What this task involves:
The required output is the lines below from the line containing "brown rectangle: (22, 188)" to the line containing "brown triangle: (145, 144)", inclusive, retyped exactly. No other lines belong in it.

-------- Data records

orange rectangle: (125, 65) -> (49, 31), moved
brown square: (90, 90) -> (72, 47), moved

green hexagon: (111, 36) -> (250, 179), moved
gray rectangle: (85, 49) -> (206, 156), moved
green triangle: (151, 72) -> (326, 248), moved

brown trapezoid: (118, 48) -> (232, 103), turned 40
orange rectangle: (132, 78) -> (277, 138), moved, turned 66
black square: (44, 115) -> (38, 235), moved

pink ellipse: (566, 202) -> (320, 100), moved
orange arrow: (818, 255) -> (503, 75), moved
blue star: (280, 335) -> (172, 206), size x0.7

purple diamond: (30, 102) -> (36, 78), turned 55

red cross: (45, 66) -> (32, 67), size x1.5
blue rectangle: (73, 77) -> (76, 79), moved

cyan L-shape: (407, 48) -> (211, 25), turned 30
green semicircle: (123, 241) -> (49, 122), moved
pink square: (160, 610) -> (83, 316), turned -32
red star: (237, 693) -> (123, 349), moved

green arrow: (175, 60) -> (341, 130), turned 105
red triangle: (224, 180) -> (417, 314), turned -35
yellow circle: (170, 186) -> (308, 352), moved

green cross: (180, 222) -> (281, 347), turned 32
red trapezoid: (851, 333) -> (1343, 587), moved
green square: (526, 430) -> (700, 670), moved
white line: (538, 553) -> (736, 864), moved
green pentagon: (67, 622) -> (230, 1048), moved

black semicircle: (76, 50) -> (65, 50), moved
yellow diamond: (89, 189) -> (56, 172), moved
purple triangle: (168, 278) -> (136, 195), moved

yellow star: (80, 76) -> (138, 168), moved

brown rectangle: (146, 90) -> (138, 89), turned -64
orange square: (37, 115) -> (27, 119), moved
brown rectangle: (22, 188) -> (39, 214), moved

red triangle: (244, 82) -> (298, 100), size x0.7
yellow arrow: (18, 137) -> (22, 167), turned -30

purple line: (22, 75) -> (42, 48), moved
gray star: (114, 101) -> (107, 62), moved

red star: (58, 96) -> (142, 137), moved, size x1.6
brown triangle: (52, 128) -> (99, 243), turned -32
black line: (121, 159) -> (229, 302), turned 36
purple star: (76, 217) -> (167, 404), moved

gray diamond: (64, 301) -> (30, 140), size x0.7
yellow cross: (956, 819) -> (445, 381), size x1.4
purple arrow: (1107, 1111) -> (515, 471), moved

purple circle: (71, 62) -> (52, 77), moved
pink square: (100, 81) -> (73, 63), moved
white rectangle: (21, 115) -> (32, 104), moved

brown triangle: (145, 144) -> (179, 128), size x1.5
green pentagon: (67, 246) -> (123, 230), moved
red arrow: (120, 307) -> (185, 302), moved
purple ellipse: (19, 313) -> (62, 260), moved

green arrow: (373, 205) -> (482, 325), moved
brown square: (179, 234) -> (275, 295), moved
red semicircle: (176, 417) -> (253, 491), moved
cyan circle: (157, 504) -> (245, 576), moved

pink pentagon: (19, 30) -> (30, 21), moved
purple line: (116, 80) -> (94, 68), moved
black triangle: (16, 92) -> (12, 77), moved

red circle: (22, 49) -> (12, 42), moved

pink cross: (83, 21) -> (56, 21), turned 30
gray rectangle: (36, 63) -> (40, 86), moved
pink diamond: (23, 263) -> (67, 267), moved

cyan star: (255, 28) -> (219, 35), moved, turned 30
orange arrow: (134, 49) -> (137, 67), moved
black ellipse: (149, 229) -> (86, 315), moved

----------------

Solution to this exercise:
brown rectangle: (22, 188) -> (39, 214), moved

red triangle: (244, 82) -> (298, 100), size x0.7
yellow arrow: (18, 137) -> (22, 167), turned -30

purple line: (22, 75) -> (42, 48), moved
gray star: (114, 101) -> (107, 62), moved

red star: (58, 96) -> (142, 137), moved, size x1.6
brown triangle: (52, 128) -> (99, 243), turned -32
black line: (121, 159) -> (229, 302), turned 36
purple star: (76, 217) -> (167, 404), moved

gray diamond: (64, 301) -> (30, 140), size x0.7
yellow cross: (956, 819) -> (445, 381), size x1.4
purple arrow: (1107, 1111) -> (515, 471), moved

purple circle: (71, 62) -> (52, 77), moved
pink square: (100, 81) -> (73, 63), moved
white rectangle: (21, 115) -> (32, 104), moved

brown triangle: (145, 144) -> (179, 128), size x1.5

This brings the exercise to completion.